(Scene images with change listings)
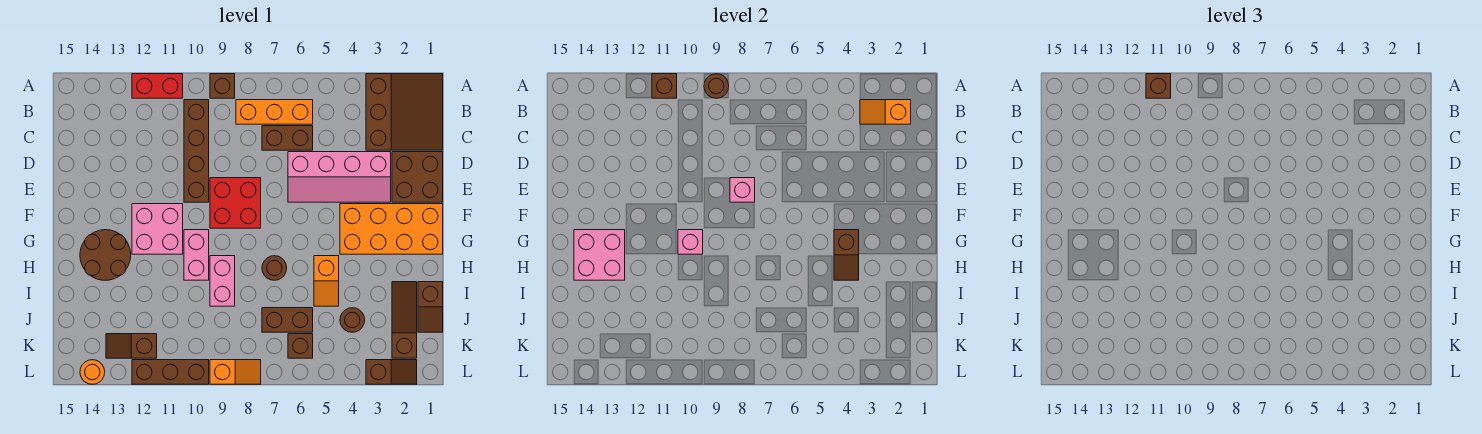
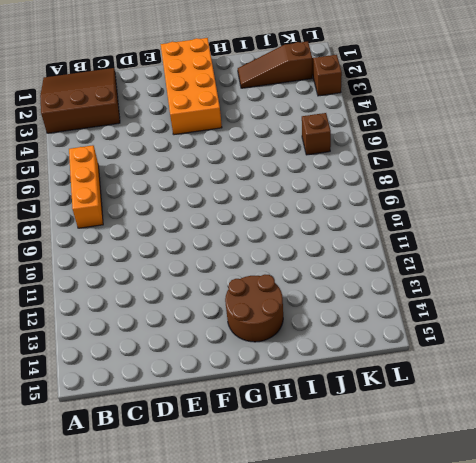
none -> brown brick A9 level 1
none -> red brick A11:A12 level 1
none -> brown brick B10:E10 level 1
none -> brown brick C6:C7 level 1

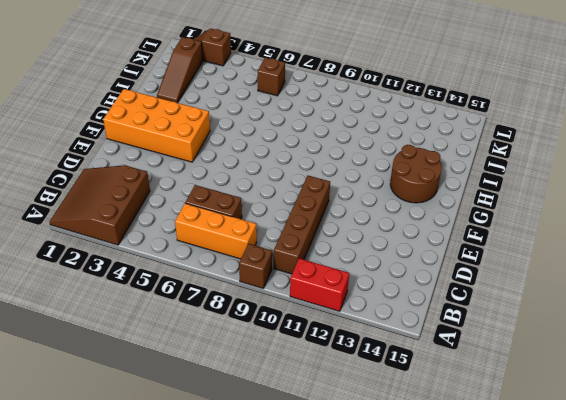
none -> brown brick D1:E2 level 1
none -> pink slope D3:E6 level 1 top D
none -> red brick E8:F9 level 1
none -> pink brick F11:G12 level 1

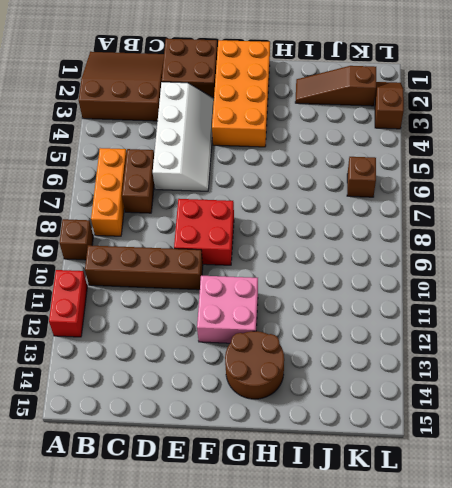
white slope D3:E6 level 1 top D -> pink slope D3:E6 level 1 top D
none -> pink brick G10:H10 level 1
none -> orange slope H5:I5 level 1 top H
none -> brown round brick H7 level 1
none -> pink brick H9:I9 level 1

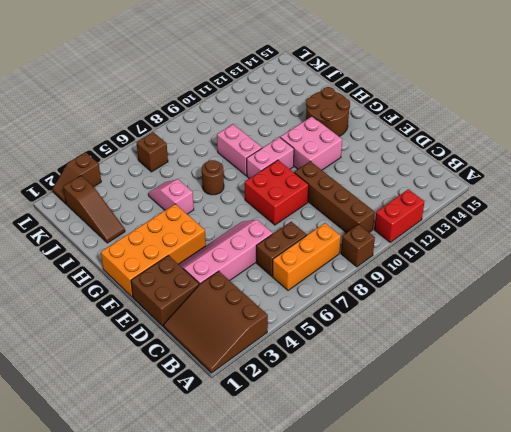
pink brick G9:G10 level 1 -> pink brick G10:H10 level 1
pink slope H5:I5 level 1 top H -> orange slope H5:I5 level 1 top H
none -> brown slope I1:J1 level 1 top I
none -> brown round brick J4 level 1
none -> brown brick J6:J7 level 1
none -> brown slope K12:K13 level 1 top 12

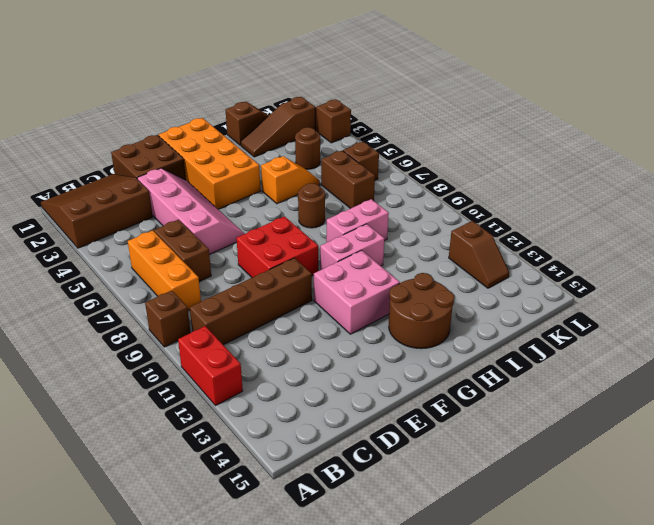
none -> orange slope L8:L9 level 1 top 9
none -> brown brick L10:L12 level 1
none -> orange round brick L14 level 1
none -> brown round brick A9 level 2

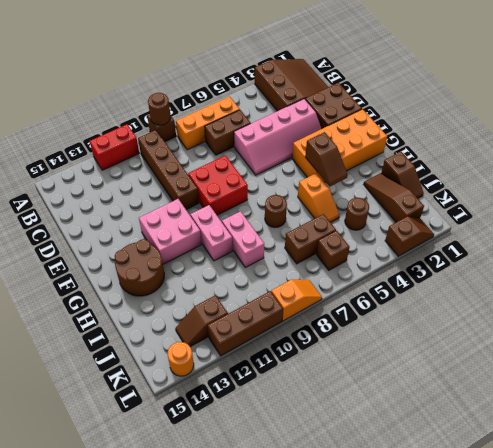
none -> brown brick A11 level 2
none -> orange slope B2:B3 level 2 top 2
none -> pink brick E8 level 2
none -> pink brick G10 level 2

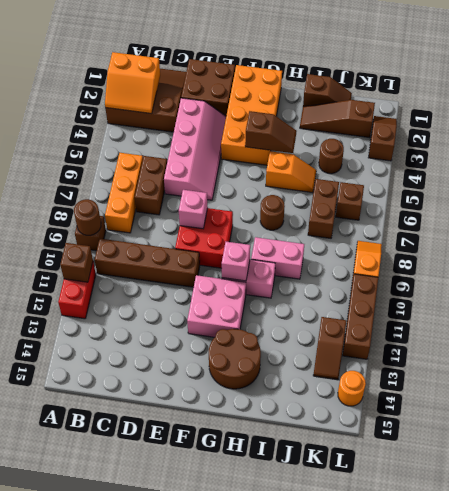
orange slope A2:B3 level 2 top 2 -> orange slope B2:B3 level 2 top 2
none -> pink brick G13:H14 level 2
none -> brown brick A11 level 3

§ ACTION ITEM:
Restate, word for word, the entries above, dropping any picture.

§ SOLUTION:
none -> brown brick A9 level 1
none -> red brick A11:A12 level 1
none -> brown brick B10:E10 level 1
none -> brown brick C6:C7 level 1

none -> brown brick D1:E2 level 1
none -> pink slope D3:E6 level 1 top D
none -> red brick E8:F9 level 1
none -> pink brick F11:G12 level 1

white slope D3:E6 level 1 top D -> pink slope D3:E6 level 1 top D
none -> pink brick G10:H10 level 1
none -> orange slope H5:I5 level 1 top H
none -> brown round brick H7 level 1
none -> pink brick H9:I9 level 1

pink brick G9:G10 level 1 -> pink brick G10:H10 level 1
pink slope H5:I5 level 1 top H -> orange slope H5:I5 level 1 top H
none -> brown slope I1:J1 level 1 top I
none -> brown round brick J4 level 1
none -> brown brick J6:J7 level 1
none -> brown slope K12:K13 level 1 top 12

none -> orange slope L8:L9 level 1 top 9
none -> brown brick L10:L12 level 1
none -> orange round brick L14 level 1
none -> brown round brick A9 level 2

none -> brown brick A11 level 2
none -> orange slope B2:B3 level 2 top 2
none -> pink brick E8 level 2
none -> pink brick G10 level 2

orange slope A2:B3 level 2 top 2 -> orange slope B2:B3 level 2 top 2
none -> pink brick G13:H14 level 2
none -> brown brick A11 level 3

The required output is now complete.